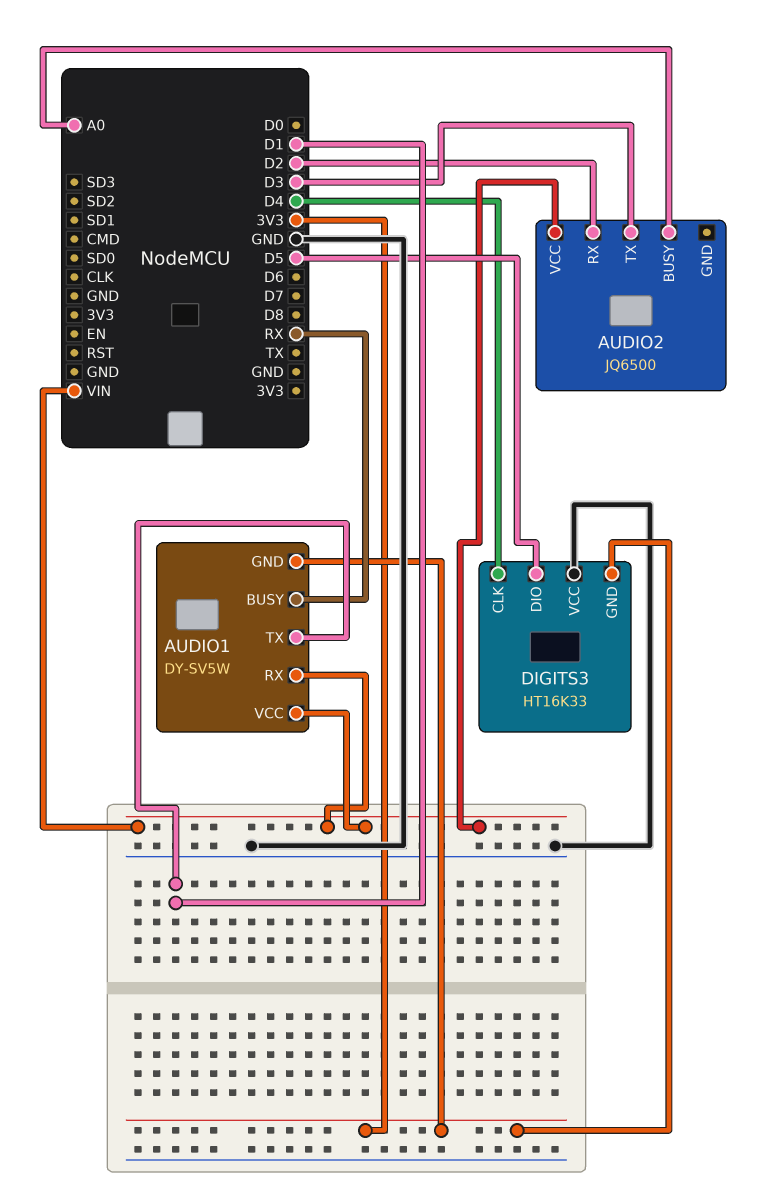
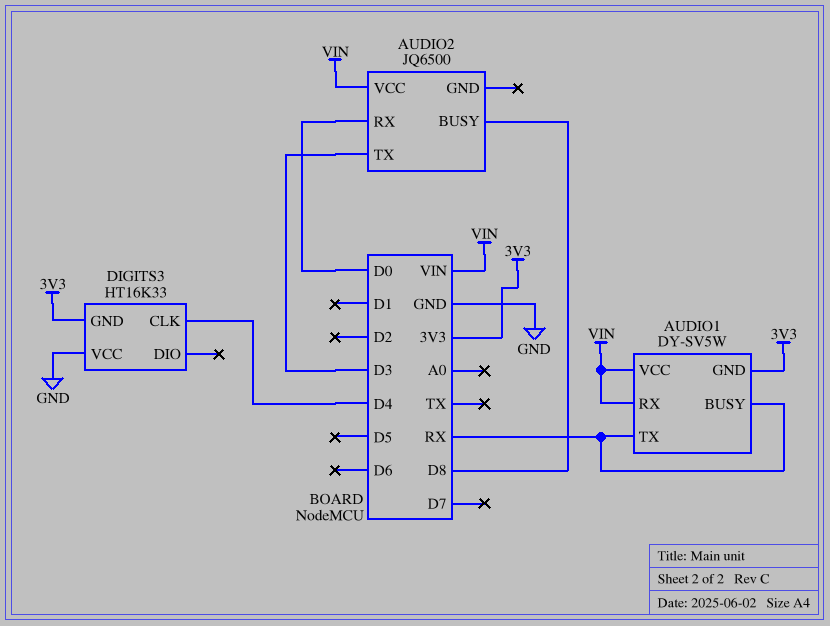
AUDIO1 pin TX: D1 -> RX
AUDIO2 pin BUSY: A0 -> D8
AUDIO2 pin RX: D2 -> D0
DIGITS3 pin DIO: D5 -> none

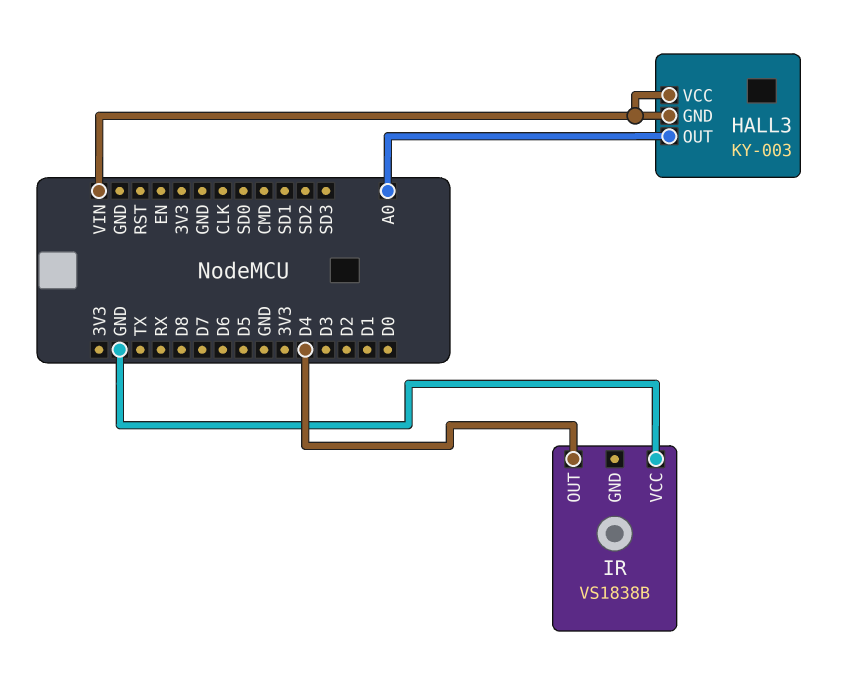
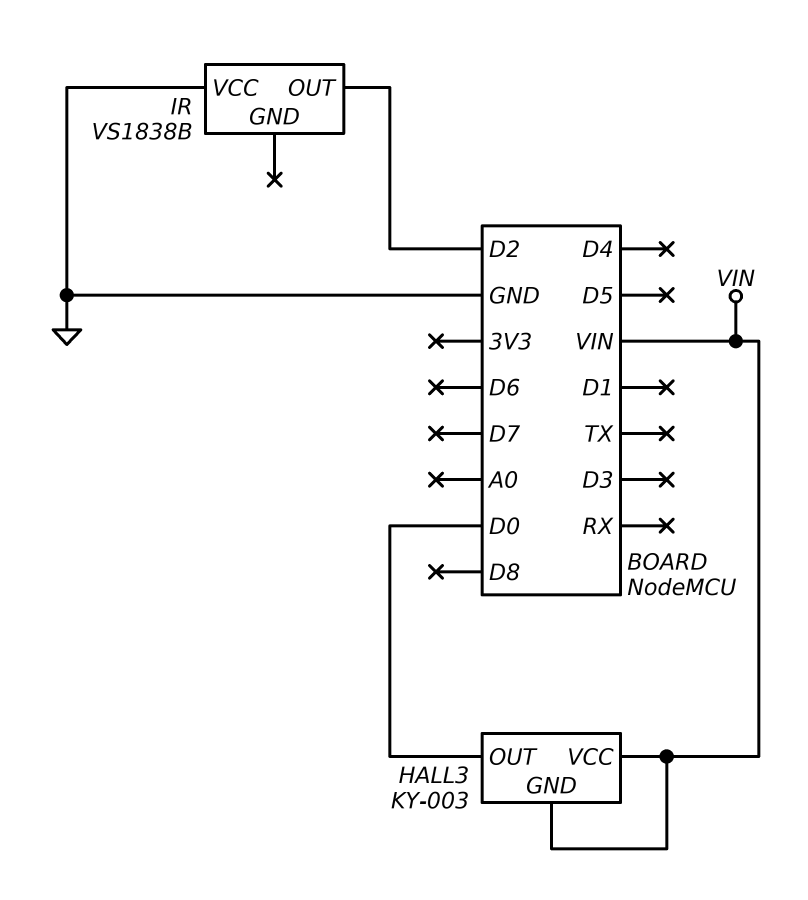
HALL3 pin OUT: A0 -> D0
IR pin OUT: D4 -> D2

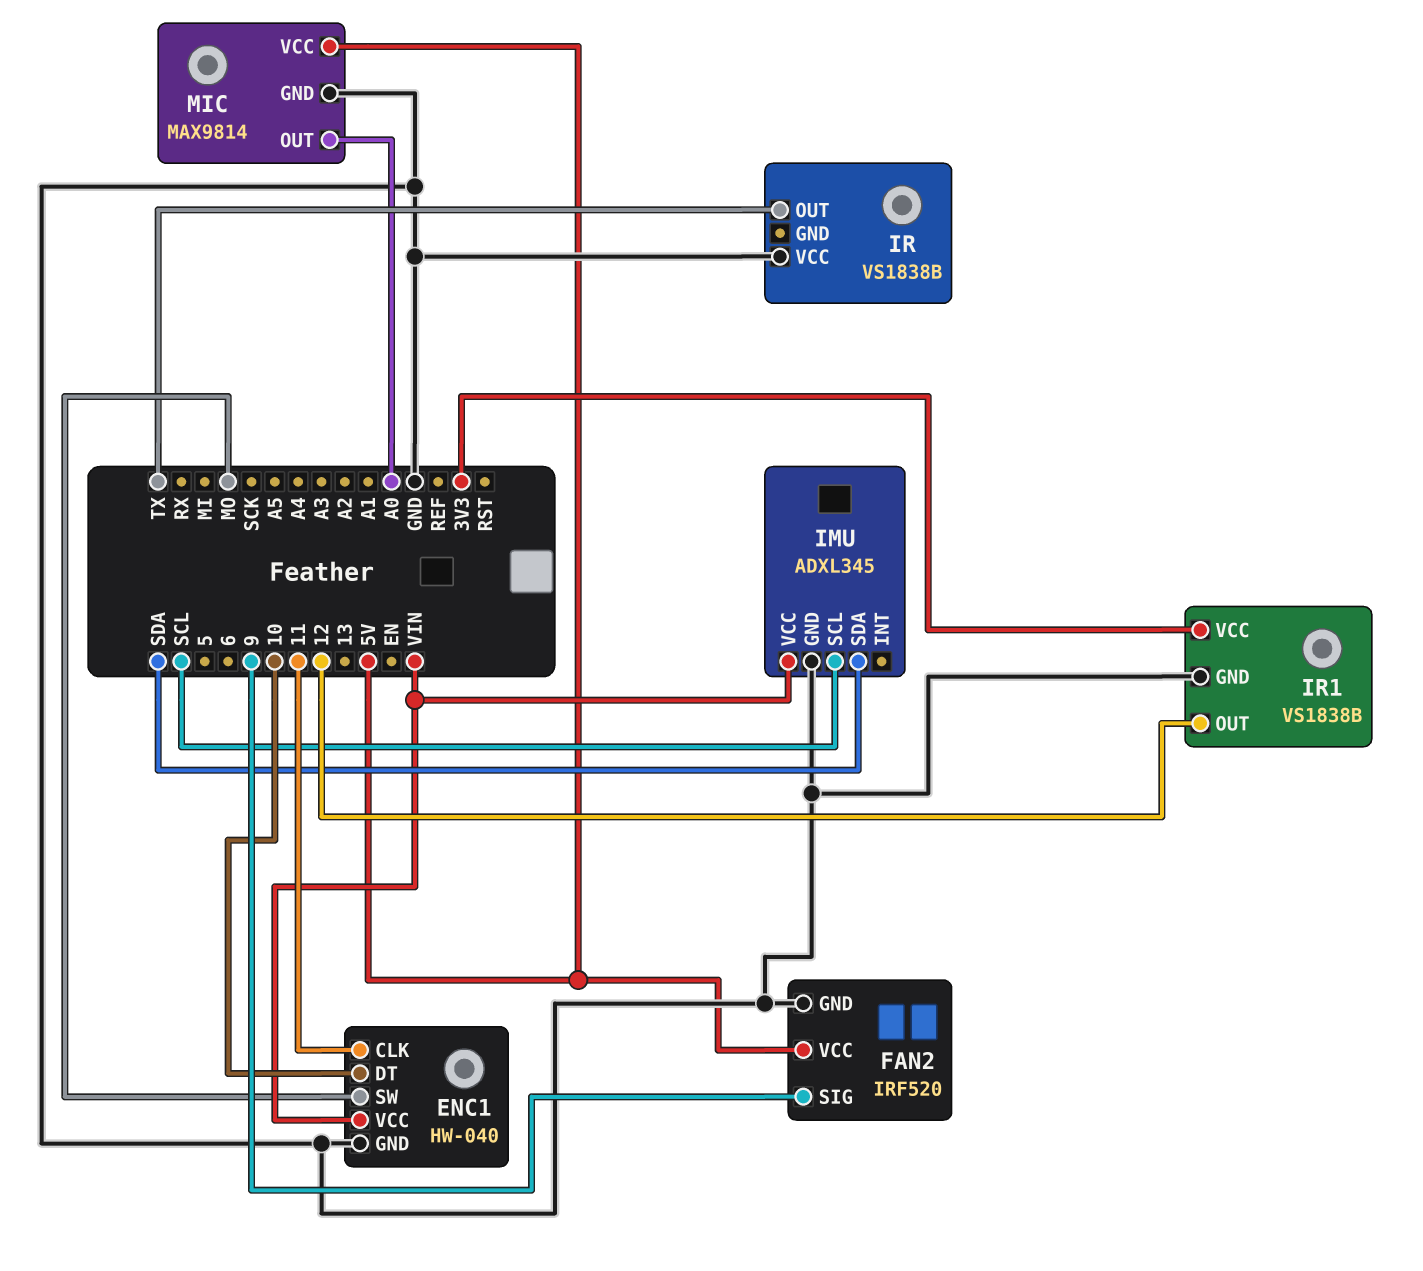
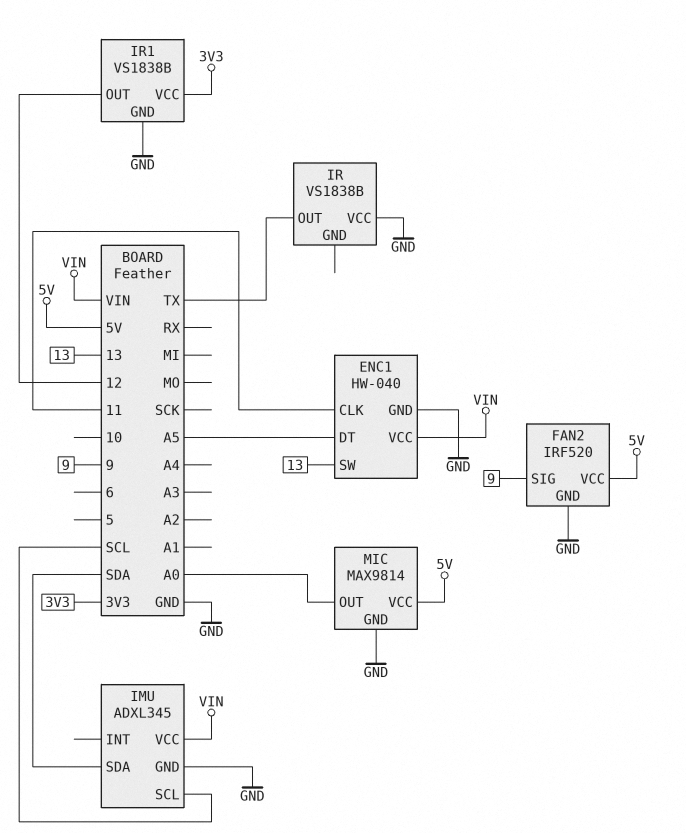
ENC1 pin DT: 10 -> A5
ENC1 pin SW: MO -> 13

..........

> The problem: Omitting the pictures, write out the material above exactly as it stands.

> Written reply:
AUDIO1 pin TX: D1 -> RX
AUDIO2 pin BUSY: A0 -> D8
AUDIO2 pin RX: D2 -> D0
DIGITS3 pin DIO: D5 -> none

HALL3 pin OUT: A0 -> D0
IR pin OUT: D4 -> D2

ENC1 pin DT: 10 -> A5
ENC1 pin SW: MO -> 13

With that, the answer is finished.